***** Exercise material

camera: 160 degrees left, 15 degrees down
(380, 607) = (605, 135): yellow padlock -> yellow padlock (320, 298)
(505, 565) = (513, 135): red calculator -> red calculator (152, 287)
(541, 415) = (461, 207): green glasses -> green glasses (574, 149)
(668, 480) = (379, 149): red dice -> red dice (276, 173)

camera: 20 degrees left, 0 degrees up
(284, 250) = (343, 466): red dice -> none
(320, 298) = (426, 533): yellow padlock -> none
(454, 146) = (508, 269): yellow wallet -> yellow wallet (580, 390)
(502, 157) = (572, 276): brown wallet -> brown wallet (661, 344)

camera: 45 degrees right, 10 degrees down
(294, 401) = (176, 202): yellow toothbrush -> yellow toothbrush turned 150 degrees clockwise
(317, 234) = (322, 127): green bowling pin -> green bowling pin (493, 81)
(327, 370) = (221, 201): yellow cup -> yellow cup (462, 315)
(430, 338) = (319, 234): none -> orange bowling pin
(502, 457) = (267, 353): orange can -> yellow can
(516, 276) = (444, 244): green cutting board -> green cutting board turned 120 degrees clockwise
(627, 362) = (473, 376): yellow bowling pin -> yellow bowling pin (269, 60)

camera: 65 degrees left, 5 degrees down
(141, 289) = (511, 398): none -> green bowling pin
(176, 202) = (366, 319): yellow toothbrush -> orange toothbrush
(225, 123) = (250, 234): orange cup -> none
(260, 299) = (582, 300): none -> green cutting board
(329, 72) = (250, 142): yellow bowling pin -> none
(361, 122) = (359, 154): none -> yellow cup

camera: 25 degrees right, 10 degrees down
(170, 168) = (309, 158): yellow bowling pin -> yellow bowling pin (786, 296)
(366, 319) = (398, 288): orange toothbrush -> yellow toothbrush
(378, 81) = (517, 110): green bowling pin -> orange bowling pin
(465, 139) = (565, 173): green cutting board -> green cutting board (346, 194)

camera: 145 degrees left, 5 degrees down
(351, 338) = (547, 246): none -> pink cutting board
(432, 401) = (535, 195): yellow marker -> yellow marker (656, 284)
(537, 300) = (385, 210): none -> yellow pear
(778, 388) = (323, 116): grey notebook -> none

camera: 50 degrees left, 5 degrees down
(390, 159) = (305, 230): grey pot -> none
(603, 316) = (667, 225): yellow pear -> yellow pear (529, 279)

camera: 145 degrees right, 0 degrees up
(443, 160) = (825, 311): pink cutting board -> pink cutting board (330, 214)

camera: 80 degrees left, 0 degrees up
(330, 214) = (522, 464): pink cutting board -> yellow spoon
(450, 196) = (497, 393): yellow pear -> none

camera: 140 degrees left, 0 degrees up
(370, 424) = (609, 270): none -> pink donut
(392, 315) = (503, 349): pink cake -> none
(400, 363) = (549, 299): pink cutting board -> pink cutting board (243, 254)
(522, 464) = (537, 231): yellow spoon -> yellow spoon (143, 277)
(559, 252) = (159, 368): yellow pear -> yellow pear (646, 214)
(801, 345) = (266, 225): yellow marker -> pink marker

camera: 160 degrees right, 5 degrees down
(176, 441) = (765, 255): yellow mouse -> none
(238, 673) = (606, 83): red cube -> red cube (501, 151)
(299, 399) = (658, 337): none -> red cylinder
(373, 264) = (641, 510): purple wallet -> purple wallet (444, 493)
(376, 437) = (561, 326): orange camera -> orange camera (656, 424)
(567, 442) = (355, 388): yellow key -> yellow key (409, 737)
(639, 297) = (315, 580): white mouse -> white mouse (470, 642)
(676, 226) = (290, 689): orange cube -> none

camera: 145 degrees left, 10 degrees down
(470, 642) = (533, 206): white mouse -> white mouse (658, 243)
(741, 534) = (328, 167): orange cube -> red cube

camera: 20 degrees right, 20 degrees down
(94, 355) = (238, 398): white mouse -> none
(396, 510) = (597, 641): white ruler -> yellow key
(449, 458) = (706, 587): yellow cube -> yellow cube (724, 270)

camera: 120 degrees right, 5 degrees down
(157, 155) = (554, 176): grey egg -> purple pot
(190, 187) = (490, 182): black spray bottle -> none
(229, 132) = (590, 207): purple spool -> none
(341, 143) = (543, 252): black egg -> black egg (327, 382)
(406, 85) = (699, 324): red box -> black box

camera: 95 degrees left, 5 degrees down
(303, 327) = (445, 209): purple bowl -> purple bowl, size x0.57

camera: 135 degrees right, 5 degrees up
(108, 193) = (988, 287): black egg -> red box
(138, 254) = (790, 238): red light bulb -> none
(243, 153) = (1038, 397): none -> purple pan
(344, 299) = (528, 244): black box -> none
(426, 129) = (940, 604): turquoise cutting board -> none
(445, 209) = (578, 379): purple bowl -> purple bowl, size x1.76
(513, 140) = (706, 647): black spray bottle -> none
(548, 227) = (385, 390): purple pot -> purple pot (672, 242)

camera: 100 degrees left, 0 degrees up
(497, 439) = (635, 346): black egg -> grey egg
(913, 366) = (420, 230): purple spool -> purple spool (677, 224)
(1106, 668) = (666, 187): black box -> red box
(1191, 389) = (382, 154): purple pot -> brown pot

**********

* Exercise brief *
Return the full data, every line of it, with nothing altered.

* Finished task *
camera: 160 degrees left, 15 degrees down
(380, 607) = (605, 135): yellow padlock -> yellow padlock (320, 298)
(505, 565) = (513, 135): red calculator -> red calculator (152, 287)
(541, 415) = (461, 207): green glasses -> green glasses (574, 149)
(668, 480) = (379, 149): red dice -> red dice (276, 173)

camera: 20 degrees left, 0 degrees up
(284, 250) = (343, 466): red dice -> none
(320, 298) = (426, 533): yellow padlock -> none
(454, 146) = (508, 269): yellow wallet -> yellow wallet (580, 390)
(502, 157) = (572, 276): brown wallet -> brown wallet (661, 344)

camera: 45 degrees right, 10 degrees down
(294, 401) = (176, 202): yellow toothbrush -> yellow toothbrush turned 150 degrees clockwise
(317, 234) = (322, 127): green bowling pin -> green bowling pin (493, 81)
(327, 370) = (221, 201): yellow cup -> yellow cup (462, 315)
(430, 338) = (319, 234): none -> orange bowling pin
(502, 457) = (267, 353): orange can -> yellow can
(516, 276) = (444, 244): green cutting board -> green cutting board turned 120 degrees clockwise
(627, 362) = (473, 376): yellow bowling pin -> yellow bowling pin (269, 60)

camera: 65 degrees left, 5 degrees down
(141, 289) = (511, 398): none -> green bowling pin
(176, 202) = (366, 319): yellow toothbrush -> orange toothbrush
(225, 123) = (250, 234): orange cup -> none
(260, 299) = (582, 300): none -> green cutting board
(329, 72) = (250, 142): yellow bowling pin -> none
(361, 122) = (359, 154): none -> yellow cup

camera: 25 degrees right, 10 degrees down
(170, 168) = (309, 158): yellow bowling pin -> yellow bowling pin (786, 296)
(366, 319) = (398, 288): orange toothbrush -> yellow toothbrush
(378, 81) = (517, 110): green bowling pin -> orange bowling pin
(465, 139) = (565, 173): green cutting board -> green cutting board (346, 194)

camera: 145 degrees left, 5 degrees down
(351, 338) = (547, 246): none -> pink cutting board
(432, 401) = (535, 195): yellow marker -> yellow marker (656, 284)
(537, 300) = (385, 210): none -> yellow pear
(778, 388) = (323, 116): grey notebook -> none

camera: 50 degrees left, 5 degrees down
(390, 159) = (305, 230): grey pot -> none
(603, 316) = (667, 225): yellow pear -> yellow pear (529, 279)

camera: 145 degrees right, 0 degrees up
(443, 160) = (825, 311): pink cutting board -> pink cutting board (330, 214)

camera: 80 degrees left, 0 degrees up
(330, 214) = (522, 464): pink cutting board -> yellow spoon
(450, 196) = (497, 393): yellow pear -> none

camera: 140 degrees left, 0 degrees up
(370, 424) = (609, 270): none -> pink donut
(392, 315) = (503, 349): pink cake -> none
(400, 363) = (549, 299): pink cutting board -> pink cutting board (243, 254)
(522, 464) = (537, 231): yellow spoon -> yellow spoon (143, 277)
(559, 252) = (159, 368): yellow pear -> yellow pear (646, 214)
(801, 345) = (266, 225): yellow marker -> pink marker

camera: 160 degrees right, 5 degrees down
(176, 441) = (765, 255): yellow mouse -> none
(238, 673) = (606, 83): red cube -> red cube (501, 151)
(299, 399) = (658, 337): none -> red cylinder
(373, 264) = (641, 510): purple wallet -> purple wallet (444, 493)
(376, 437) = (561, 326): orange camera -> orange camera (656, 424)
(567, 442) = (355, 388): yellow key -> yellow key (409, 737)
(639, 297) = (315, 580): white mouse -> white mouse (470, 642)
(676, 226) = (290, 689): orange cube -> none

camera: 145 degrees left, 10 degrees down
(470, 642) = (533, 206): white mouse -> white mouse (658, 243)
(741, 534) = (328, 167): orange cube -> red cube

camera: 20 degrees right, 20 degrees down
(94, 355) = (238, 398): white mouse -> none
(396, 510) = (597, 641): white ruler -> yellow key
(449, 458) = (706, 587): yellow cube -> yellow cube (724, 270)

camera: 120 degrees right, 5 degrees down
(157, 155) = (554, 176): grey egg -> purple pot
(190, 187) = (490, 182): black spray bottle -> none
(229, 132) = (590, 207): purple spool -> none
(341, 143) = (543, 252): black egg -> black egg (327, 382)
(406, 85) = (699, 324): red box -> black box

camera: 95 degrees left, 5 degrees down
(303, 327) = (445, 209): purple bowl -> purple bowl, size x0.57

camera: 135 degrees right, 5 degrees up
(108, 193) = (988, 287): black egg -> red box
(138, 254) = (790, 238): red light bulb -> none
(243, 153) = (1038, 397): none -> purple pan
(344, 299) = (528, 244): black box -> none
(426, 129) = (940, 604): turquoise cutting board -> none
(445, 209) = (578, 379): purple bowl -> purple bowl, size x1.76
(513, 140) = (706, 647): black spray bottle -> none
(548, 227) = (385, 390): purple pot -> purple pot (672, 242)

camera: 100 degrees left, 0 degrees up
(497, 439) = (635, 346): black egg -> grey egg
(913, 366) = (420, 230): purple spool -> purple spool (677, 224)
(1106, 668) = (666, 187): black box -> red box
(1191, 389) = (382, 154): purple pot -> brown pot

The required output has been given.